Your instructions: Nothing in the records may be altered, and no picture may be included. Restate them in full.

*** Opening Records shown ***

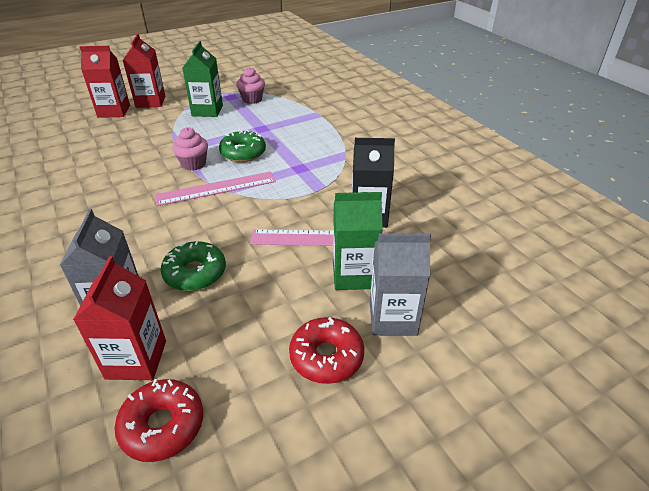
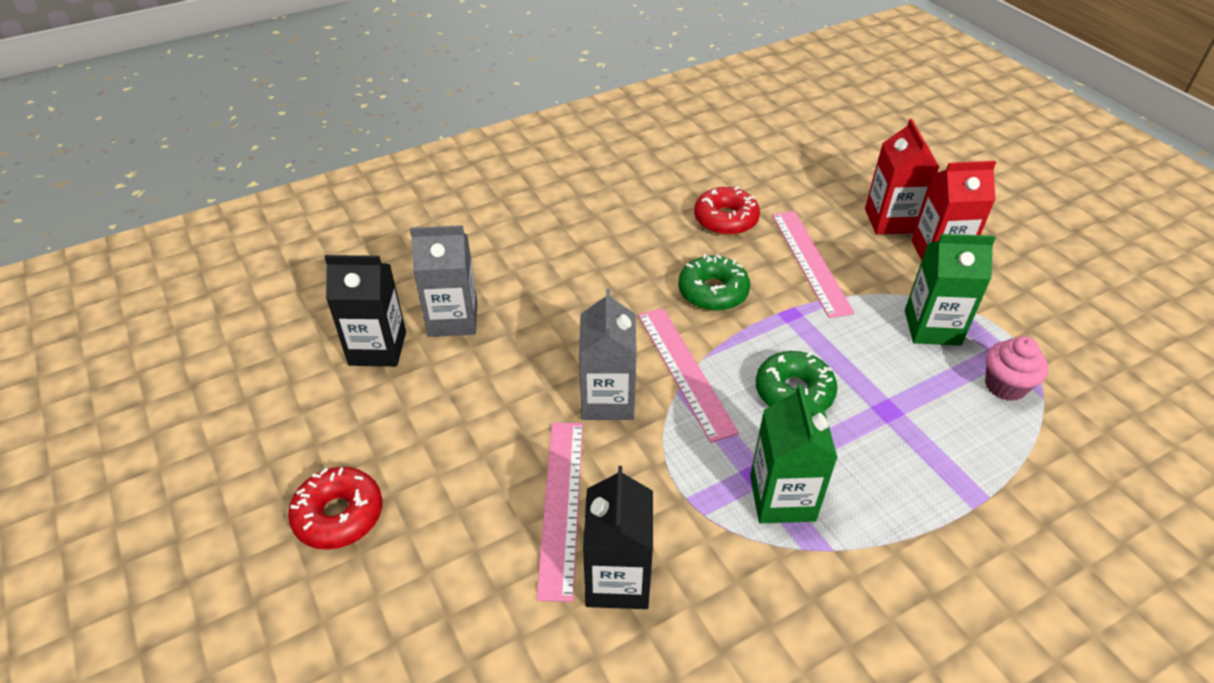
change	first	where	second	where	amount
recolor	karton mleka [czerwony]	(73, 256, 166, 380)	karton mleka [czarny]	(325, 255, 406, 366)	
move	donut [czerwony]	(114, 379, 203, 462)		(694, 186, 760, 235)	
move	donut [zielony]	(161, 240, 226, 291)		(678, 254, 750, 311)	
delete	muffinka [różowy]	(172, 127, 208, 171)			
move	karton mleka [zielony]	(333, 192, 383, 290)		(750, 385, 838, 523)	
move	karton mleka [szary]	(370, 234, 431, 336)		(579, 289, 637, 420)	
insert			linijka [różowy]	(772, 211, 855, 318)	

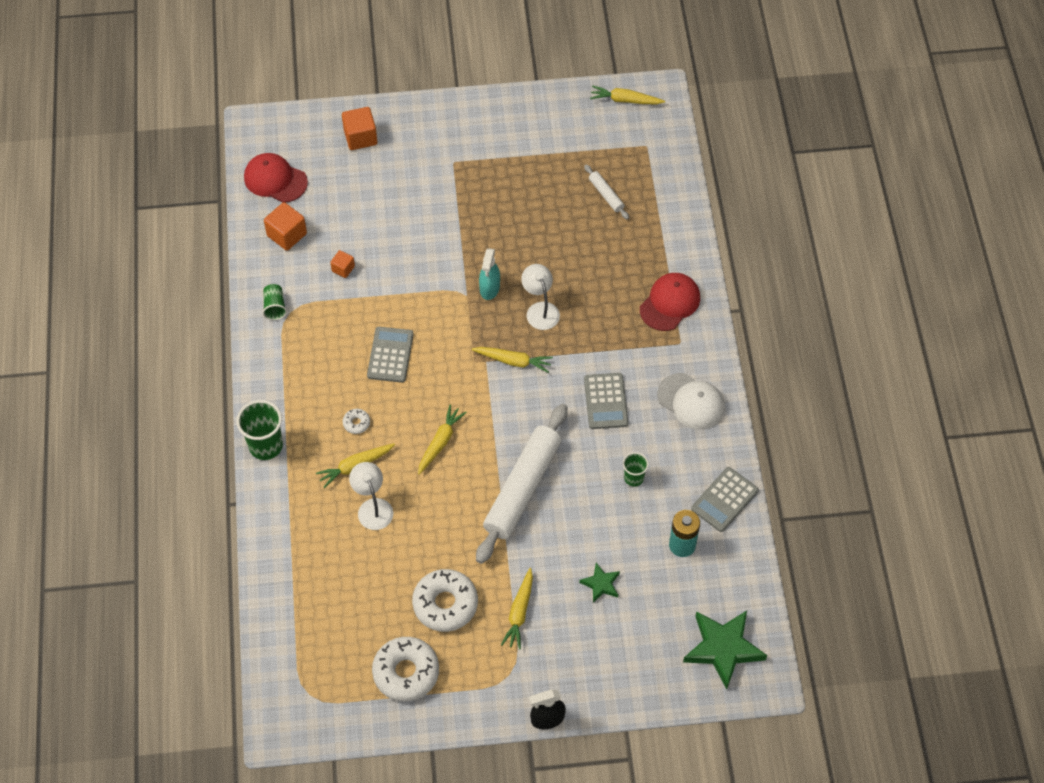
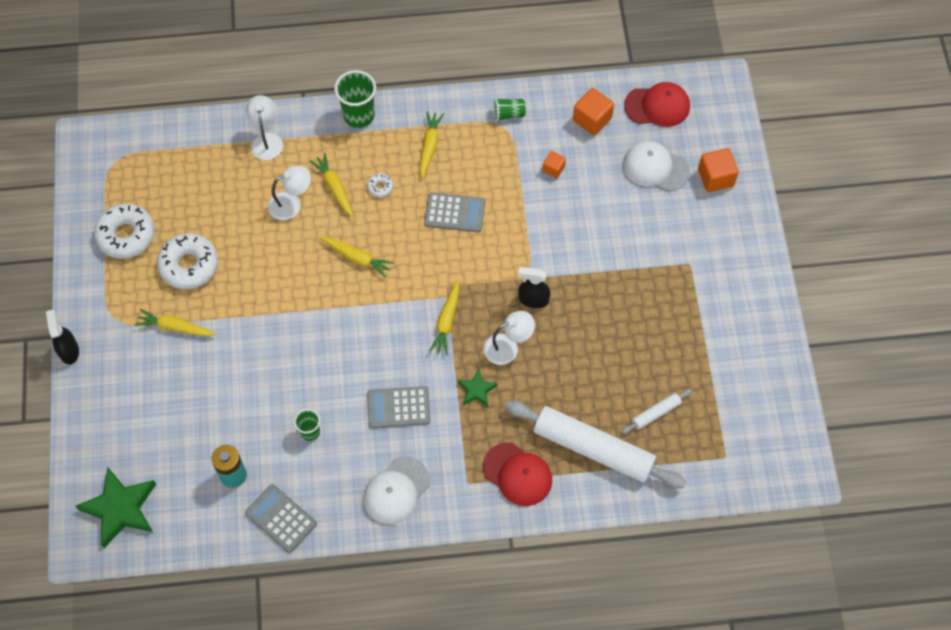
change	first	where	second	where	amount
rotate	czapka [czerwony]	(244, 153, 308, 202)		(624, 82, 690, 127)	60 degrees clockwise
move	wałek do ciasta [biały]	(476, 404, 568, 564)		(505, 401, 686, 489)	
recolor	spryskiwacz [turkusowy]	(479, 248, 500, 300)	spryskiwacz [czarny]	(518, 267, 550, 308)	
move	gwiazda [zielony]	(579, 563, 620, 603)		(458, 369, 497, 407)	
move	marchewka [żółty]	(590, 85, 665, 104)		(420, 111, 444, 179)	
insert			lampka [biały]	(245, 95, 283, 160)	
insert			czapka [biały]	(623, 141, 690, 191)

*** Closing Records shown ***

Task result:
change	first	where	second	where	amount
recolor	karton mleka [czerwony]	(73, 256, 166, 380)	karton mleka [czarny]	(325, 255, 406, 366)	
move	donut [czerwony]	(114, 379, 203, 462)		(694, 186, 760, 235)	
move	donut [zielony]	(161, 240, 226, 291)		(678, 254, 750, 311)	
delete	muffinka [różowy]	(172, 127, 208, 171)			
move	karton mleka [zielony]	(333, 192, 383, 290)		(750, 385, 838, 523)	
move	karton mleka [szary]	(370, 234, 431, 336)		(579, 289, 637, 420)	
insert			linijka [różowy]	(772, 211, 855, 318)	

change	first	where	second	where	amount
rotate	czapka [czerwony]	(244, 153, 308, 202)		(624, 82, 690, 127)	60 degrees clockwise
move	wałek do ciasta [biały]	(476, 404, 568, 564)		(505, 401, 686, 489)	
recolor	spryskiwacz [turkusowy]	(479, 248, 500, 300)	spryskiwacz [czarny]	(518, 267, 550, 308)	
move	gwiazda [zielony]	(579, 563, 620, 603)		(458, 369, 497, 407)	
move	marchewka [żółty]	(590, 85, 665, 104)		(420, 111, 444, 179)	
insert			lampka [biały]	(245, 95, 283, 160)	
insert			czapka [biały]	(623, 141, 690, 191)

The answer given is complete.